• WHAT YOU WILL DO: Where the line containing "yellow ring: 3 -> 0" appears, begin retyping; continue exactly through the final line of the data. Omit every picture.

....

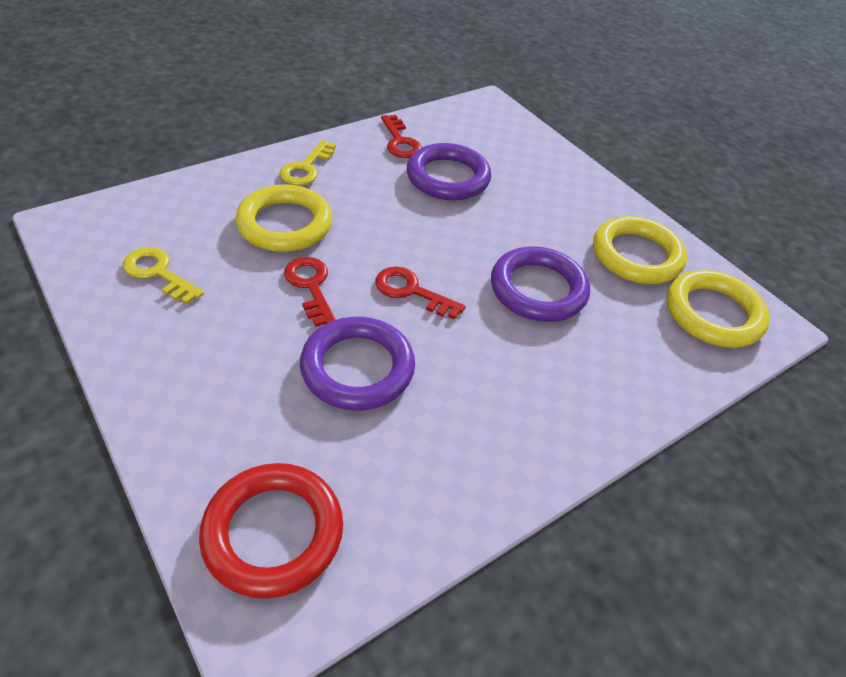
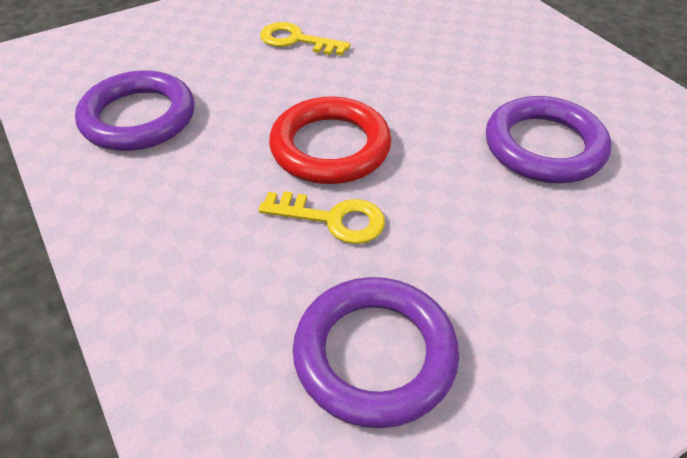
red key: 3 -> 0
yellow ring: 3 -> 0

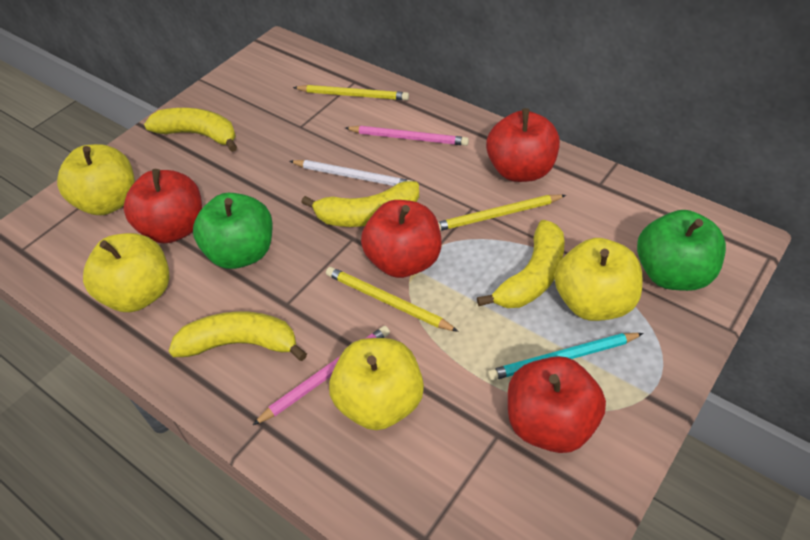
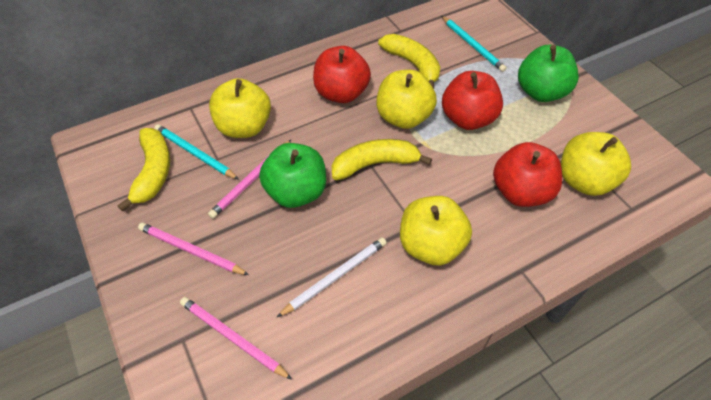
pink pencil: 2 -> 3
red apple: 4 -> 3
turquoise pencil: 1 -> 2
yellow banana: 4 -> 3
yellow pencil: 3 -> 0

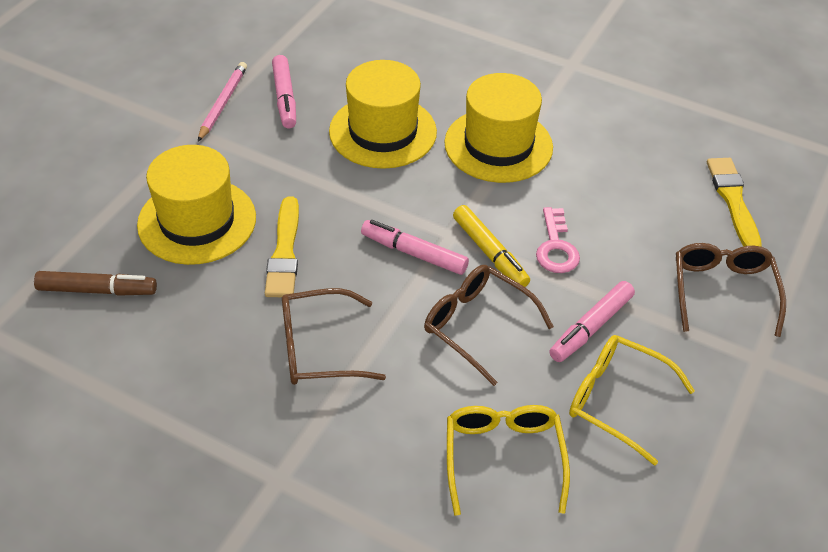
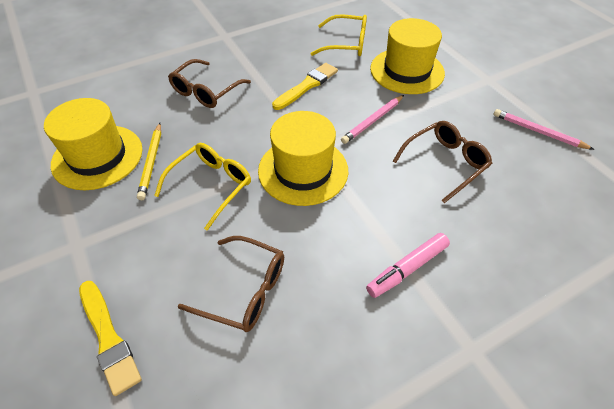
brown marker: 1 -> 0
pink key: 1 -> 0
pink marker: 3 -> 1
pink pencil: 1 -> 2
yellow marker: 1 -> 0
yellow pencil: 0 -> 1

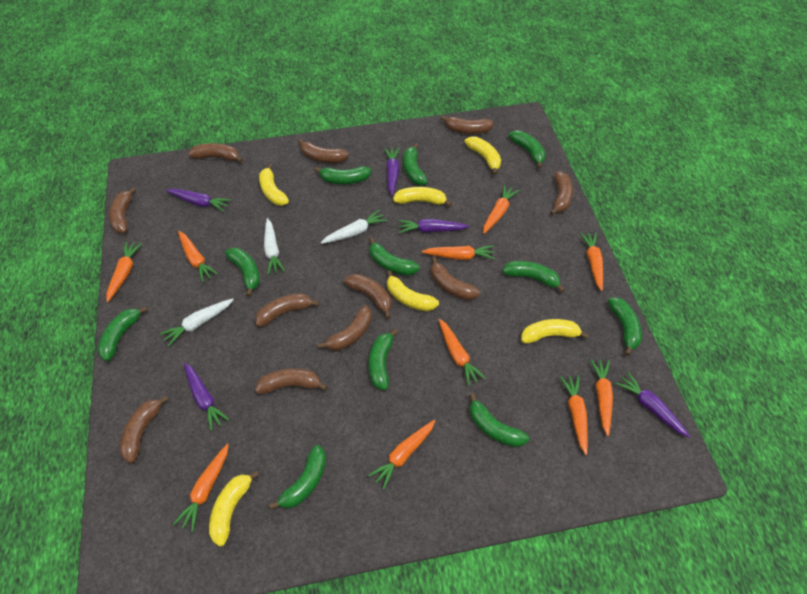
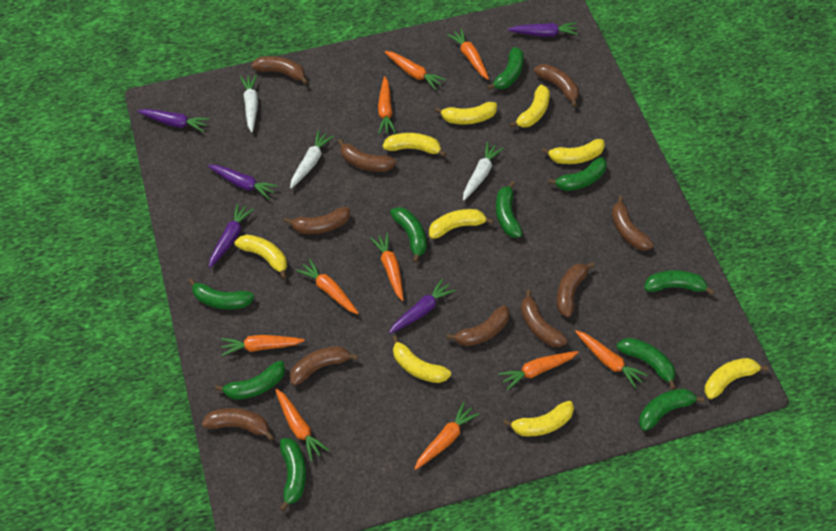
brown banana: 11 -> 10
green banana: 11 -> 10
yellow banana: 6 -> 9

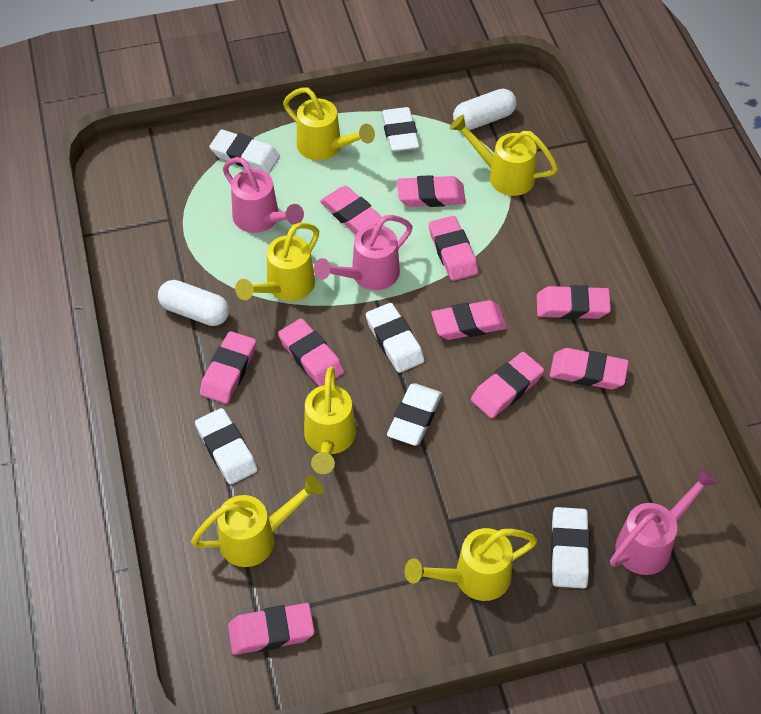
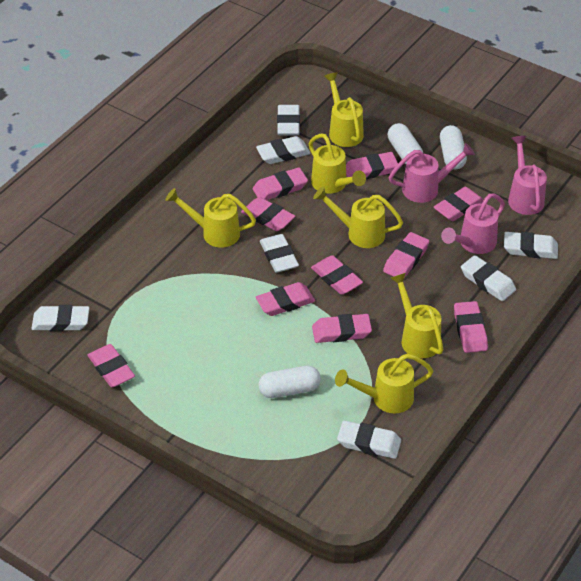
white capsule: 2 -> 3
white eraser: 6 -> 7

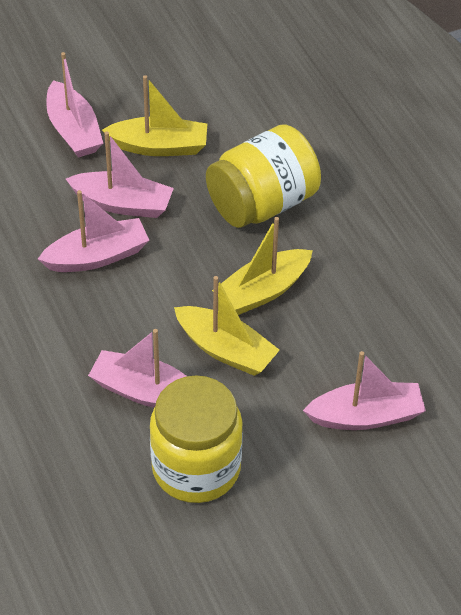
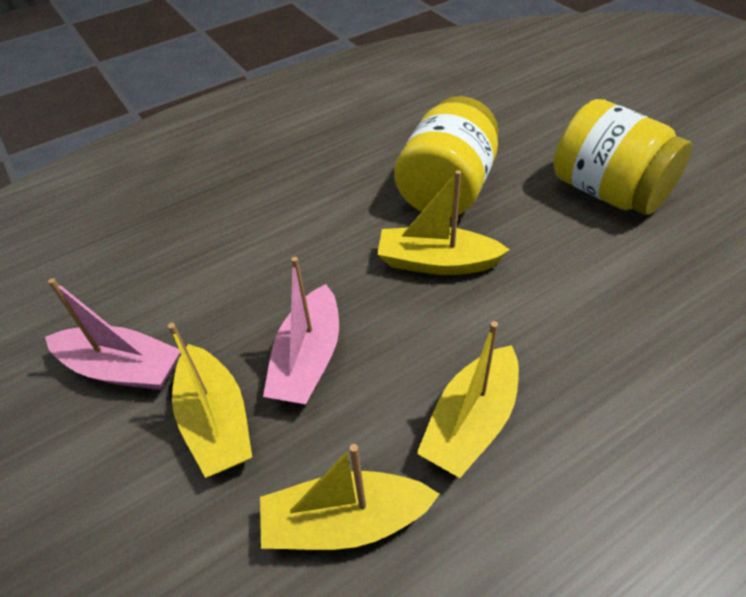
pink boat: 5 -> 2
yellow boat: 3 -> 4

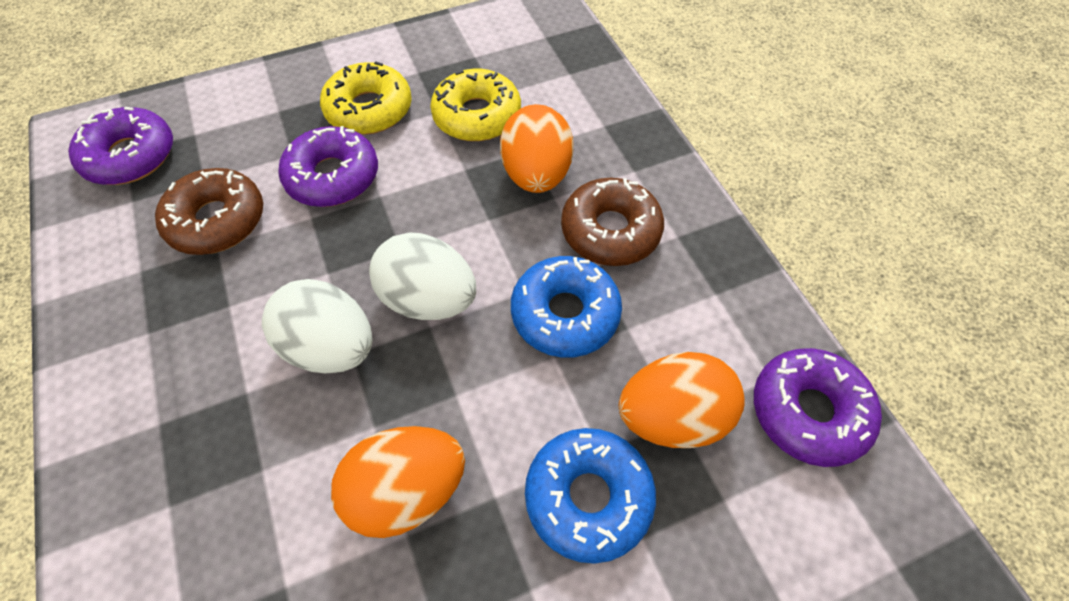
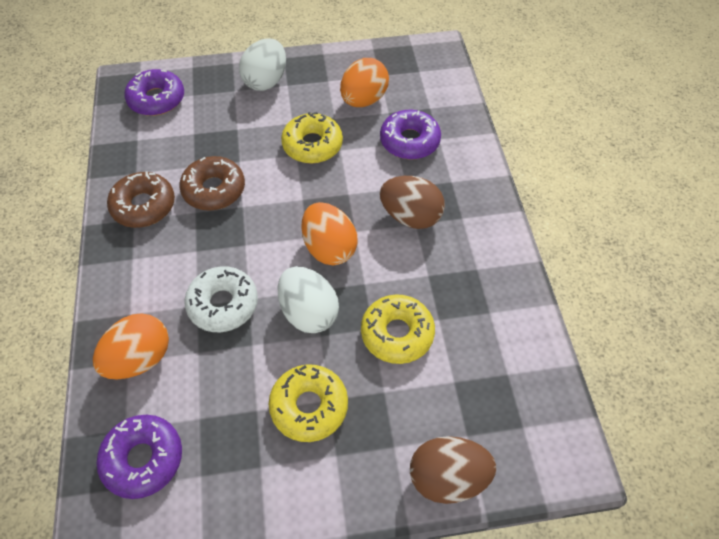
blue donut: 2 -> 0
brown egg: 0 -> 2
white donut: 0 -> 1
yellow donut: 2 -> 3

....

• EXPECTED OUTPUT:
yellow ring: 3 -> 0

pink pencil: 2 -> 3
red apple: 4 -> 3
turquoise pencil: 1 -> 2
yellow banana: 4 -> 3
yellow pencil: 3 -> 0

brown marker: 1 -> 0
pink key: 1 -> 0
pink marker: 3 -> 1
pink pencil: 1 -> 2
yellow marker: 1 -> 0
yellow pencil: 0 -> 1

brown banana: 11 -> 10
green banana: 11 -> 10
yellow banana: 6 -> 9

white capsule: 2 -> 3
white eraser: 6 -> 7

pink boat: 5 -> 2
yellow boat: 3 -> 4

blue donut: 2 -> 0
brown egg: 0 -> 2
white donut: 0 -> 1
yellow donut: 2 -> 3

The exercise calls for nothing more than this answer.